*What you will do:*
All of the records that follow need to be copied word for word, without the pictures.

+===+

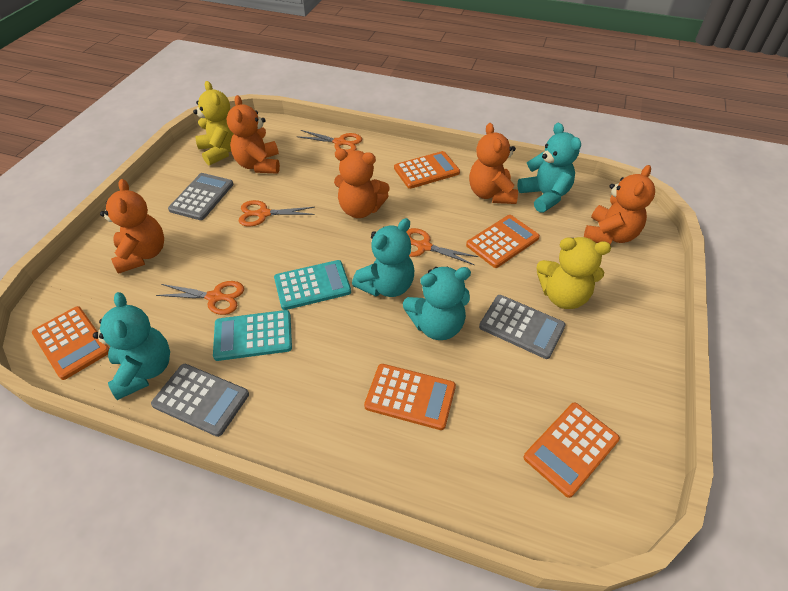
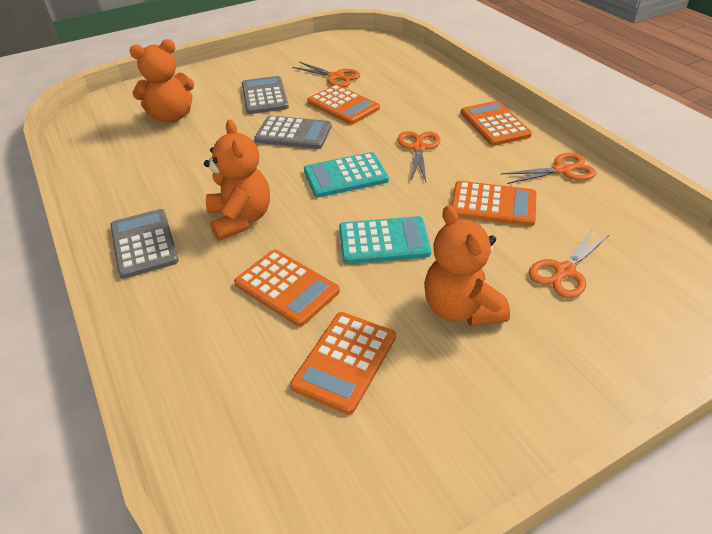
orange teddy bear: 5 -> 3
turquoise teddy bear: 4 -> 0
yellow teddy bear: 2 -> 0

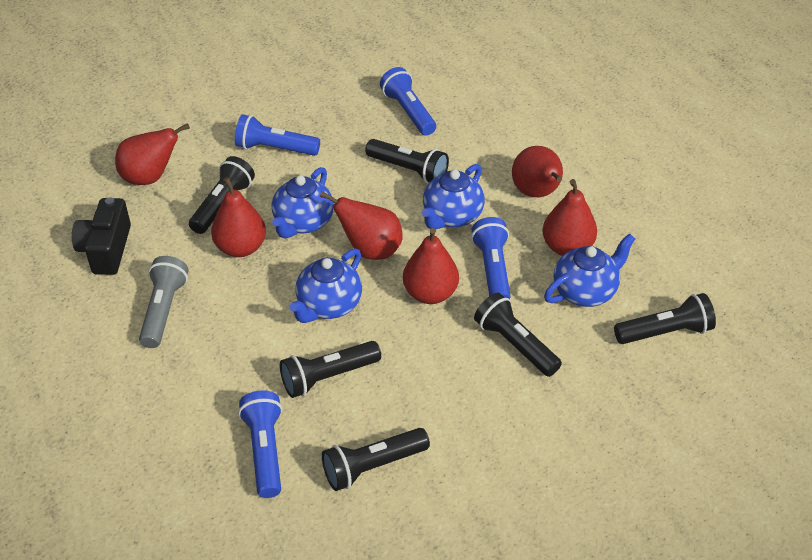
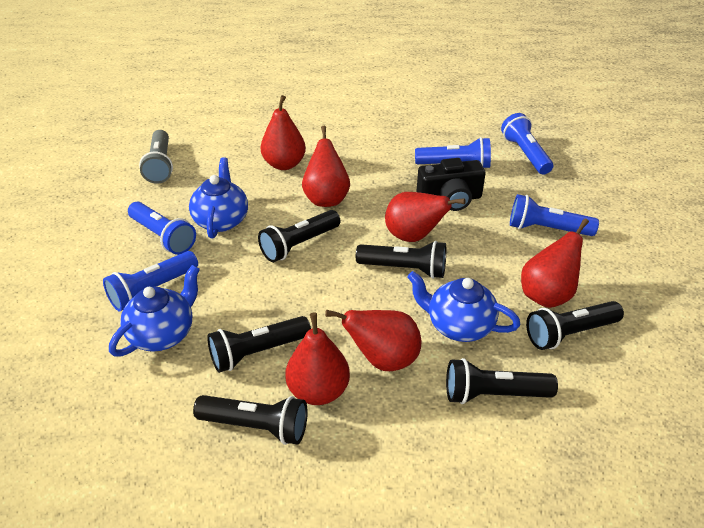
blue flashlight: 4 -> 5
blue teapot: 4 -> 3

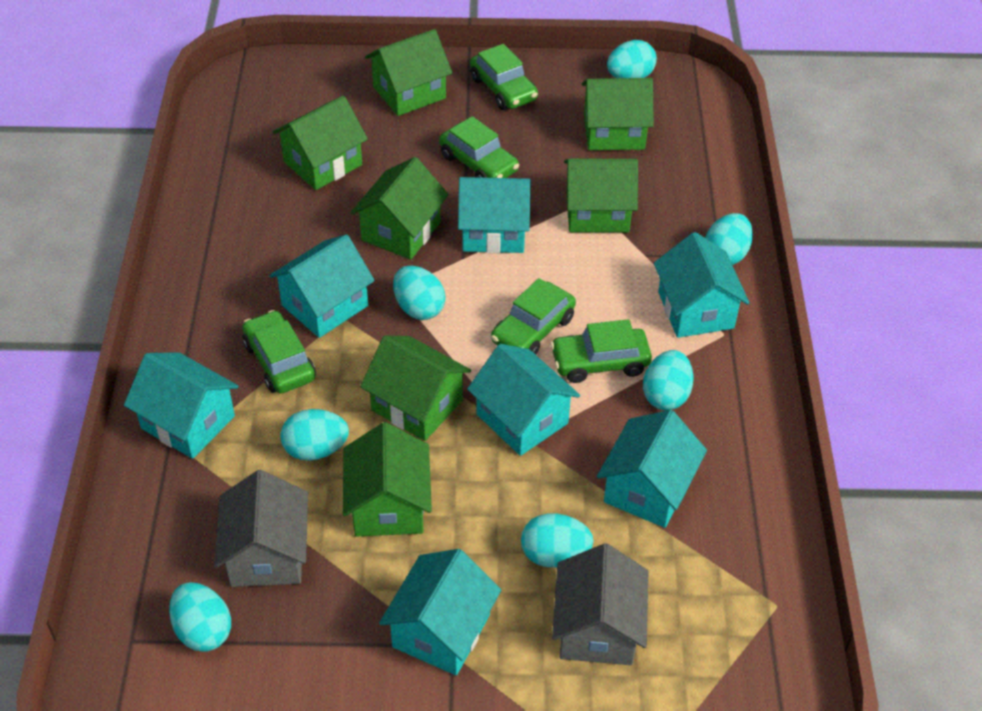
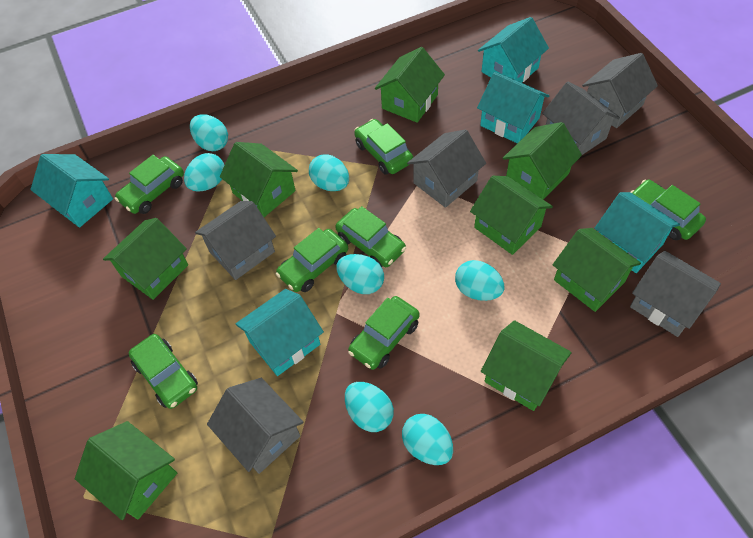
green car: 5 -> 7
green house: 7 -> 8
grey house: 2 -> 6
turquoise house: 7 -> 5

+===+

*Answer space:*
orange teddy bear: 5 -> 3
turquoise teddy bear: 4 -> 0
yellow teddy bear: 2 -> 0

blue flashlight: 4 -> 5
blue teapot: 4 -> 3

green car: 5 -> 7
green house: 7 -> 8
grey house: 2 -> 6
turquoise house: 7 -> 5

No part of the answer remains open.